- _Directions for this task_
Produce word for word the lines of the data below running from the one that has "orange circle: (368, 56) -> (721, 119), moved" to the one that has "pink rectangle: (165, 449)", inclusive, and no others.

- _Data for analysis_

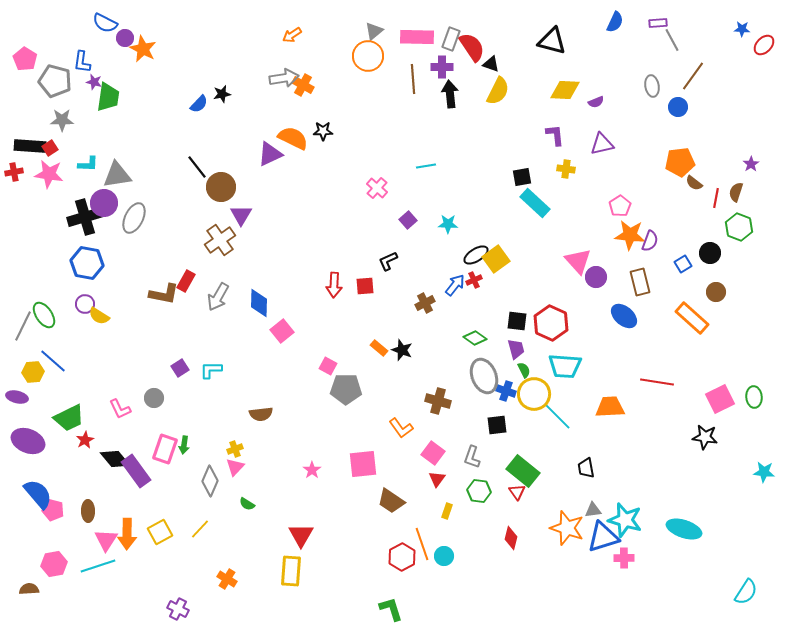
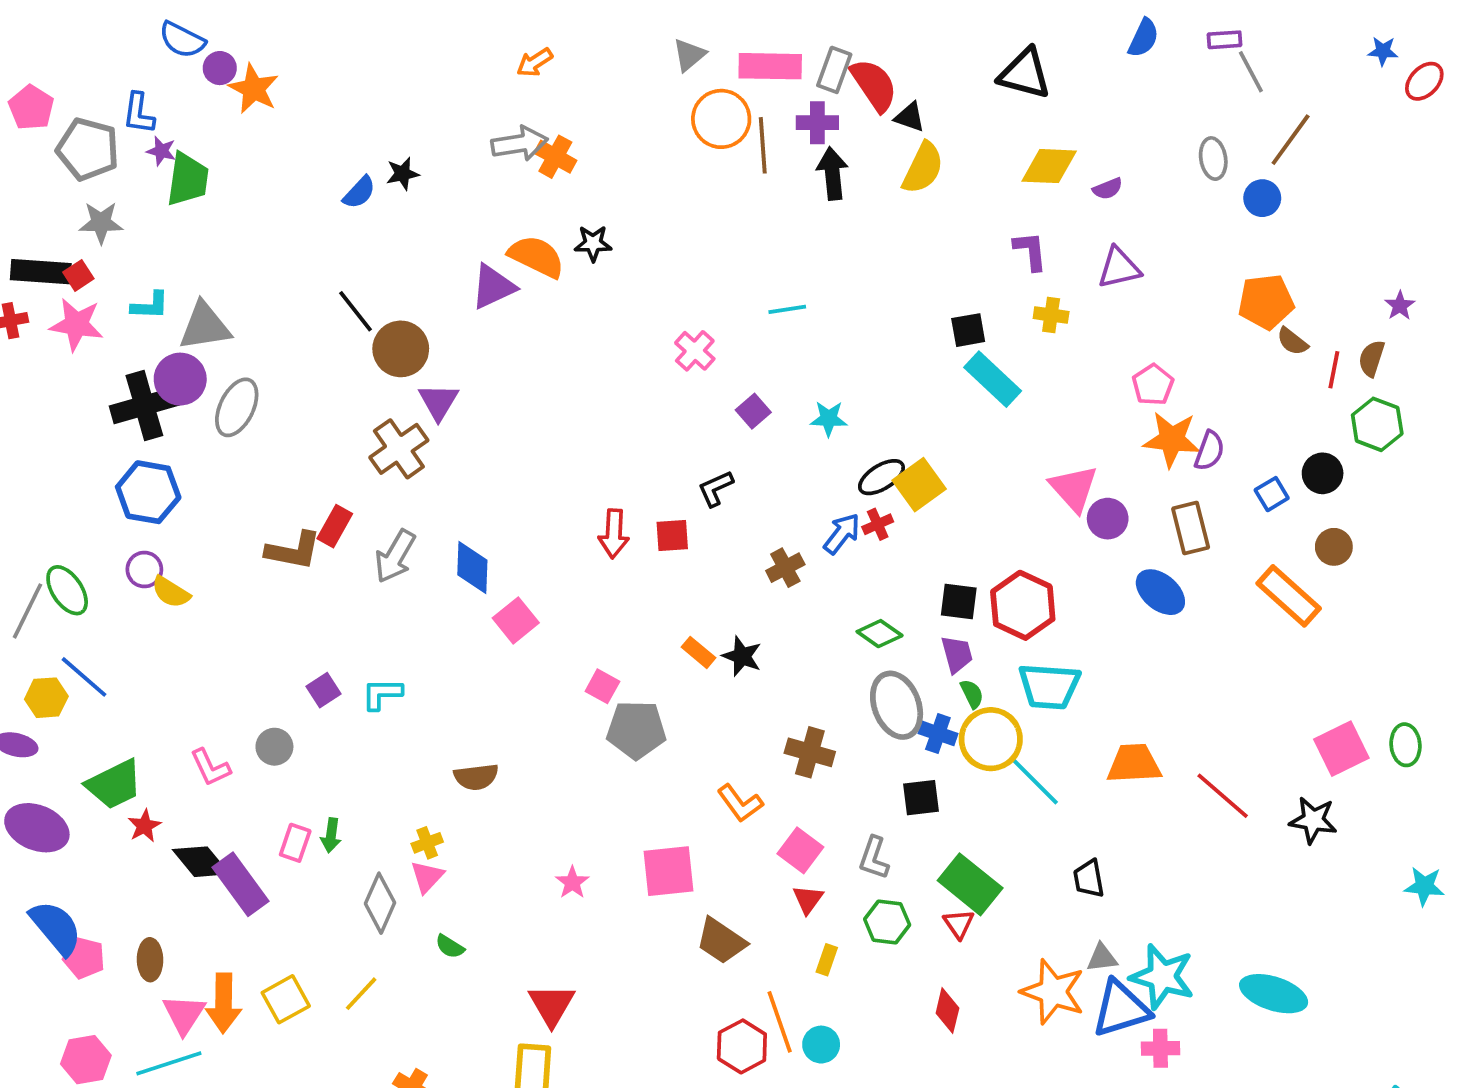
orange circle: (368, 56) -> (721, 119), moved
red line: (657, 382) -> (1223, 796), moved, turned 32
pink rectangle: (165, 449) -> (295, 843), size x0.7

--

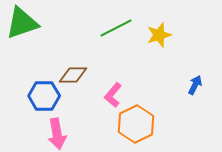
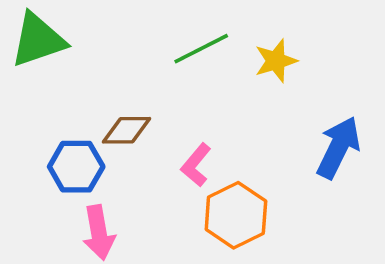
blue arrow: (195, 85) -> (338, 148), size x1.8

--

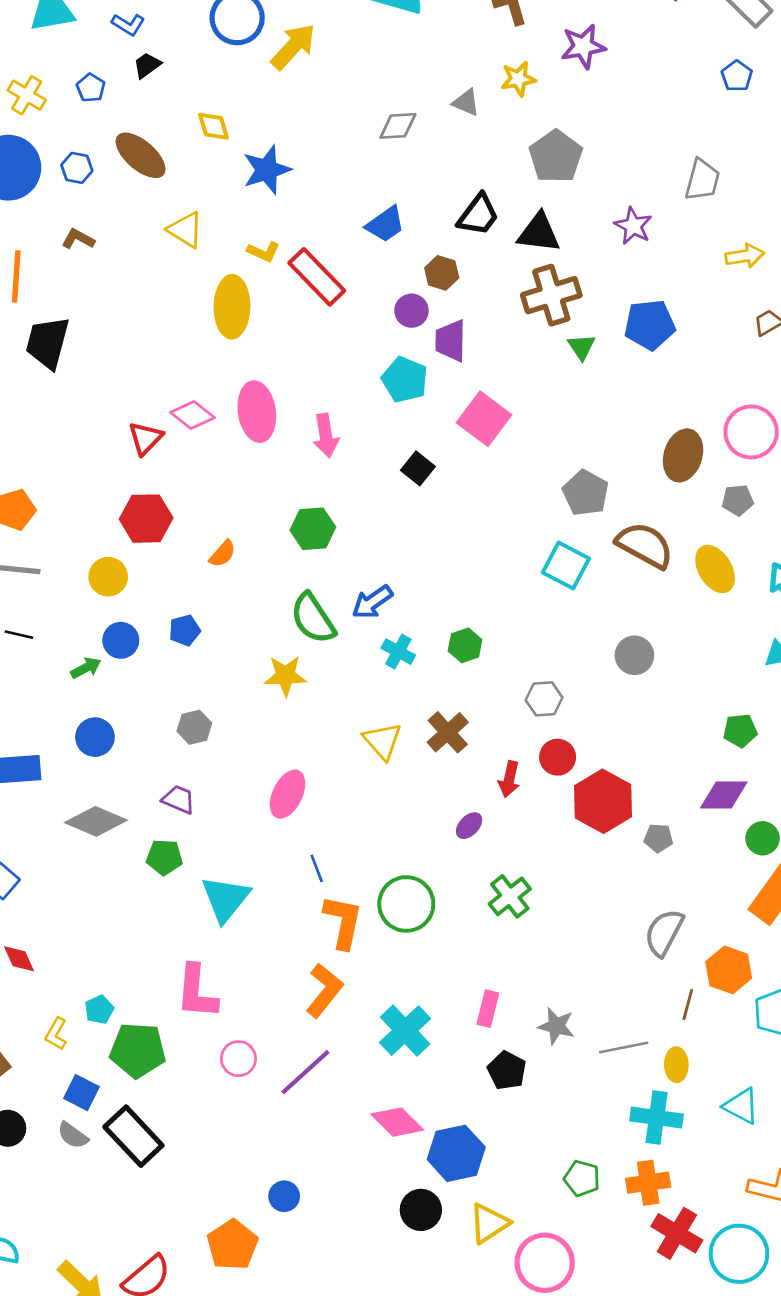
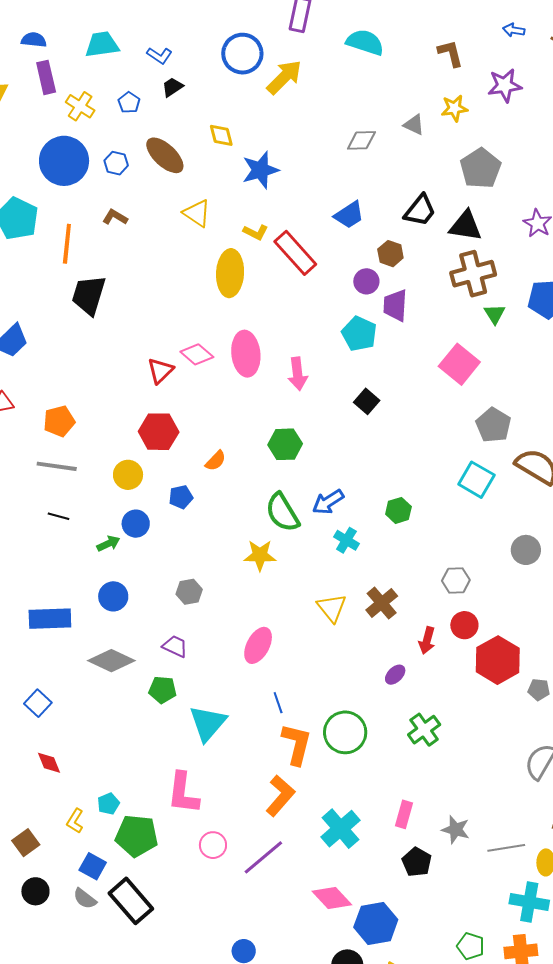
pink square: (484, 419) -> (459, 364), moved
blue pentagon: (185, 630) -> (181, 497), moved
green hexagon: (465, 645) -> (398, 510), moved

- _Result of the exercise_
orange circle: (368, 56) -> (721, 119), moved
red line: (657, 382) -> (1223, 796), moved, turned 32
pink rectangle: (165, 449) -> (295, 843), size x0.7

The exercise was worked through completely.